Difference listings:
+ + + + + + +
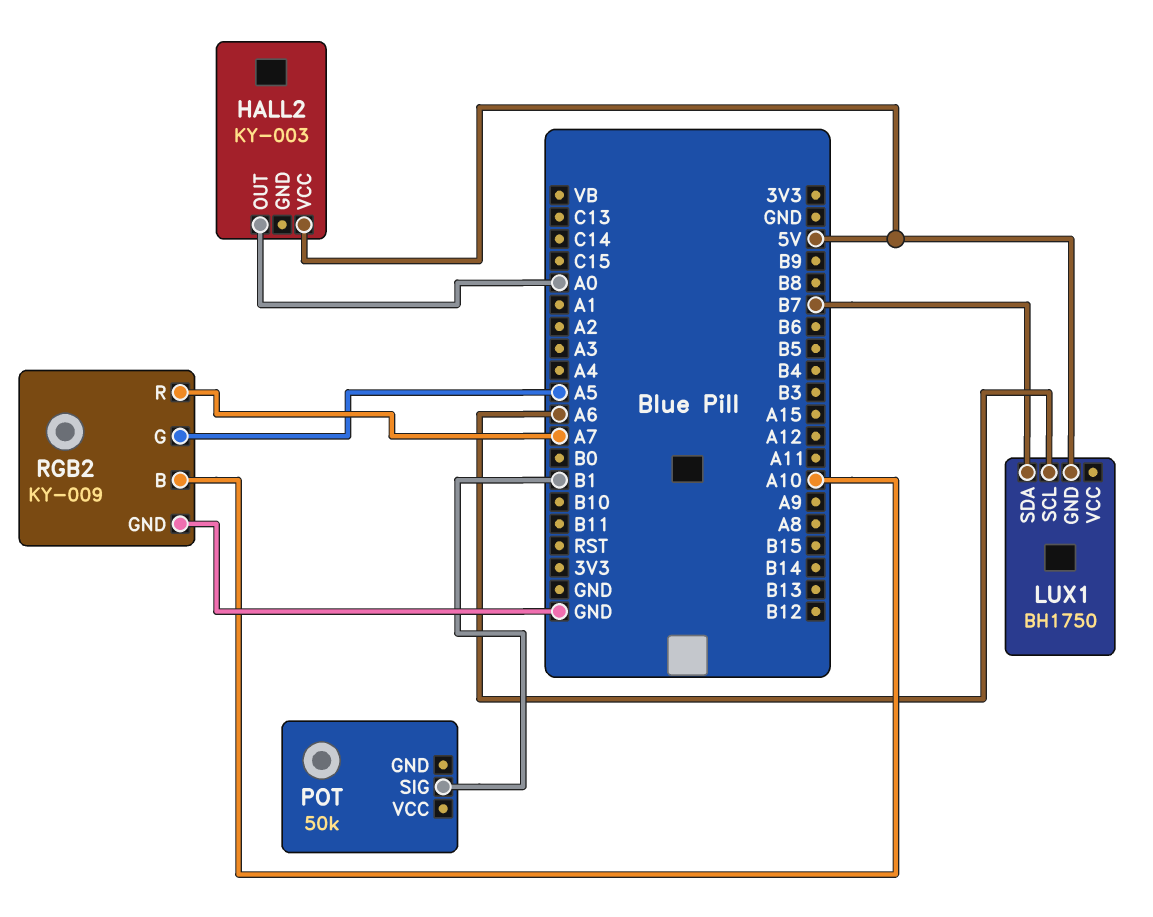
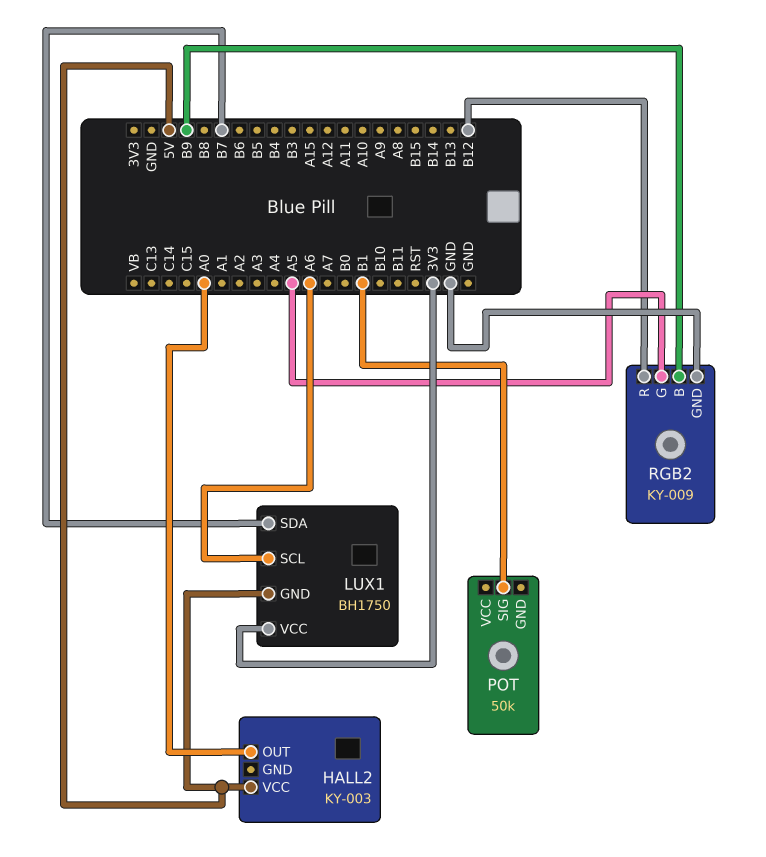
LUX1 pin VCC: none -> 3V3
RGB2 pin B: A10 -> B9
RGB2 pin R: A7 -> B12

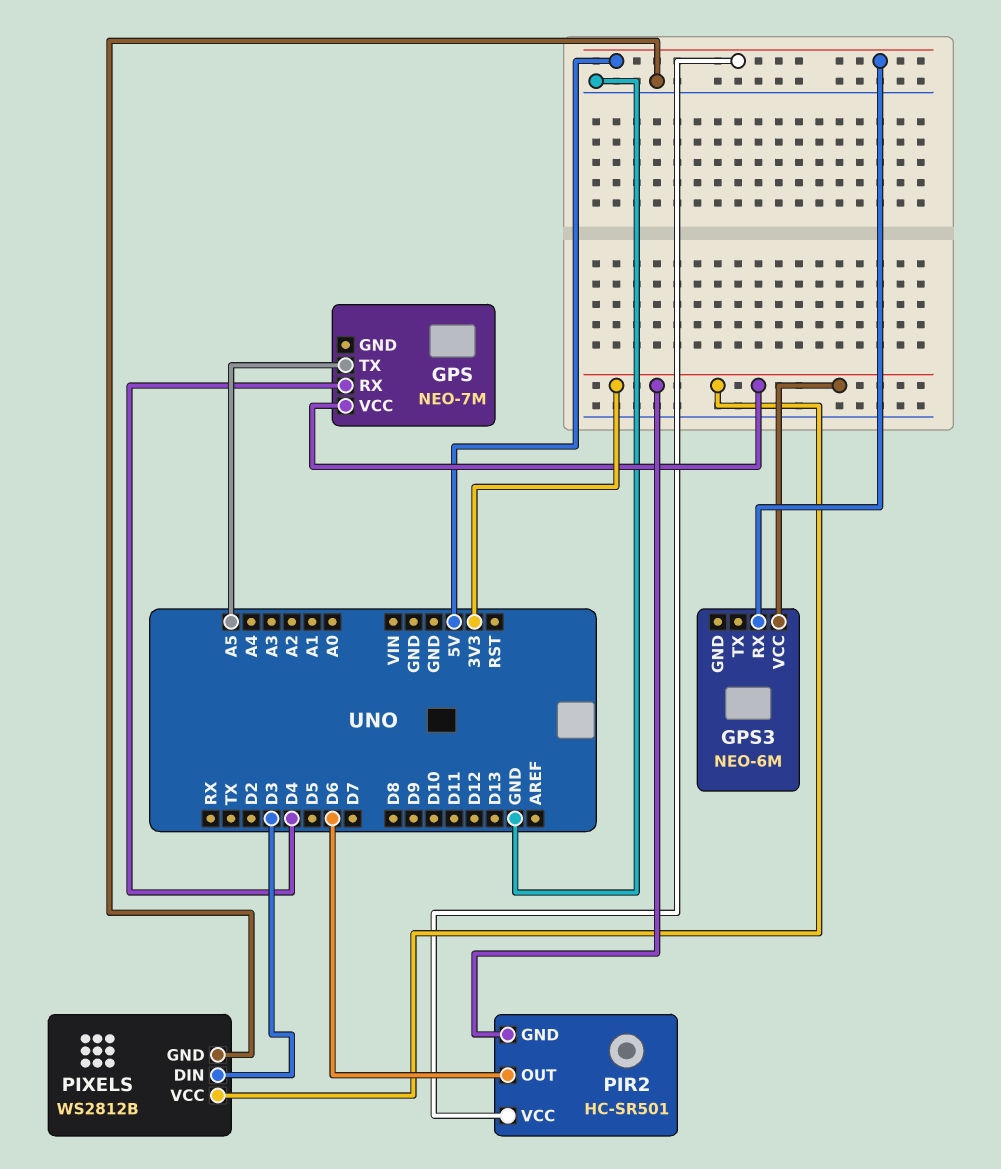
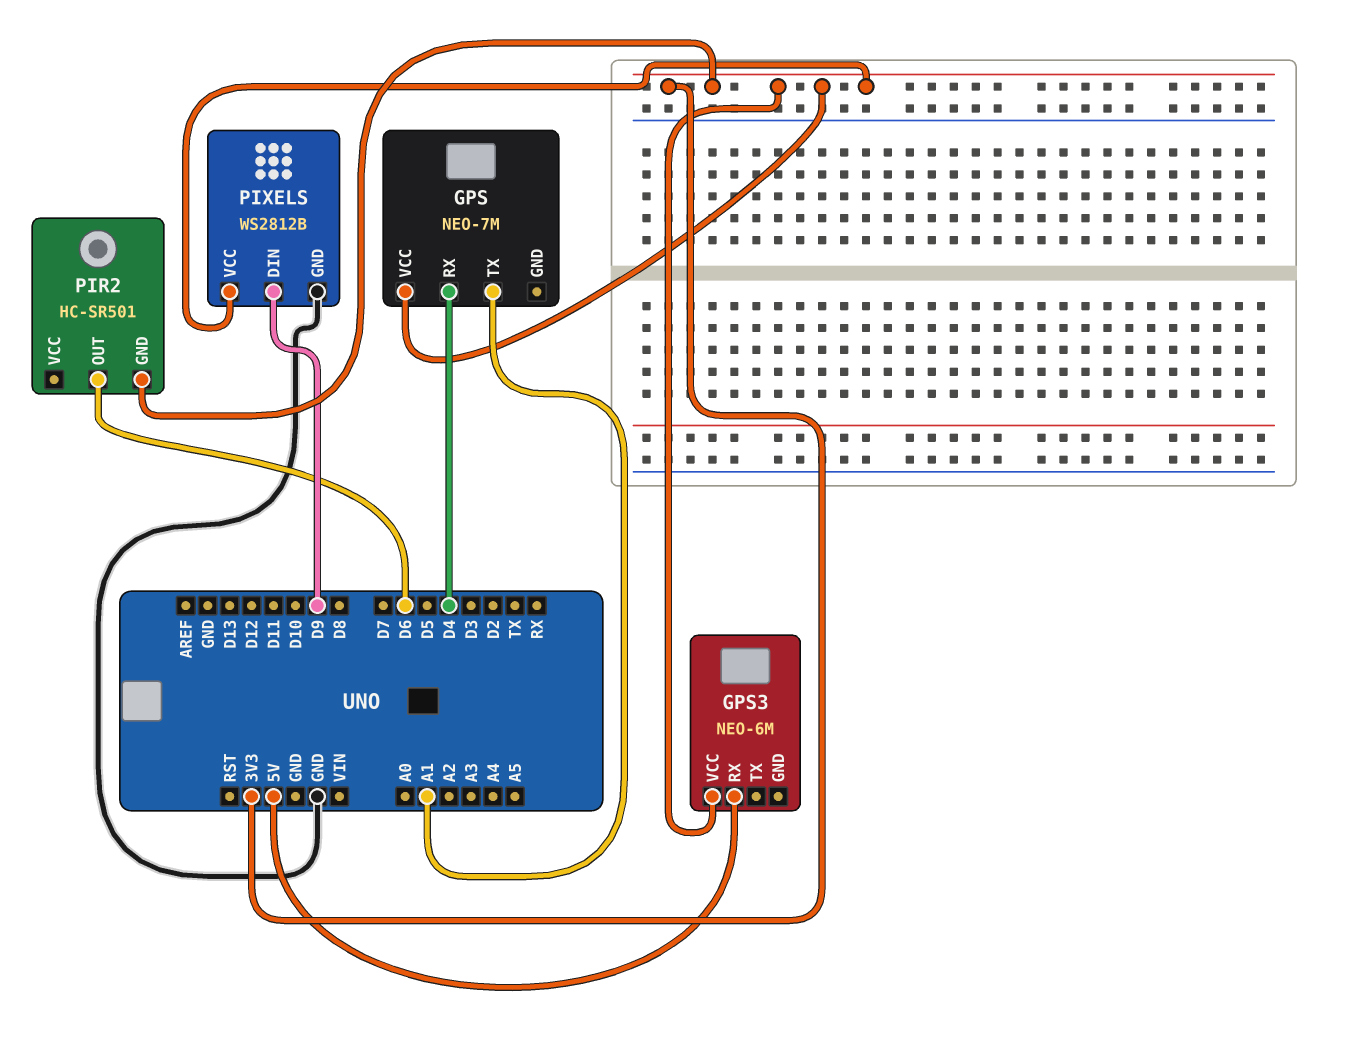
GPS pin TX: A5 -> A1
PIR2 pin VCC: 5V -> none
PIXELS pin DIN: D3 -> D9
+ + + + + + +
• Task objective: What is needed is a single number: how many lines of the data contain the word "none".

• Exercise solution: 2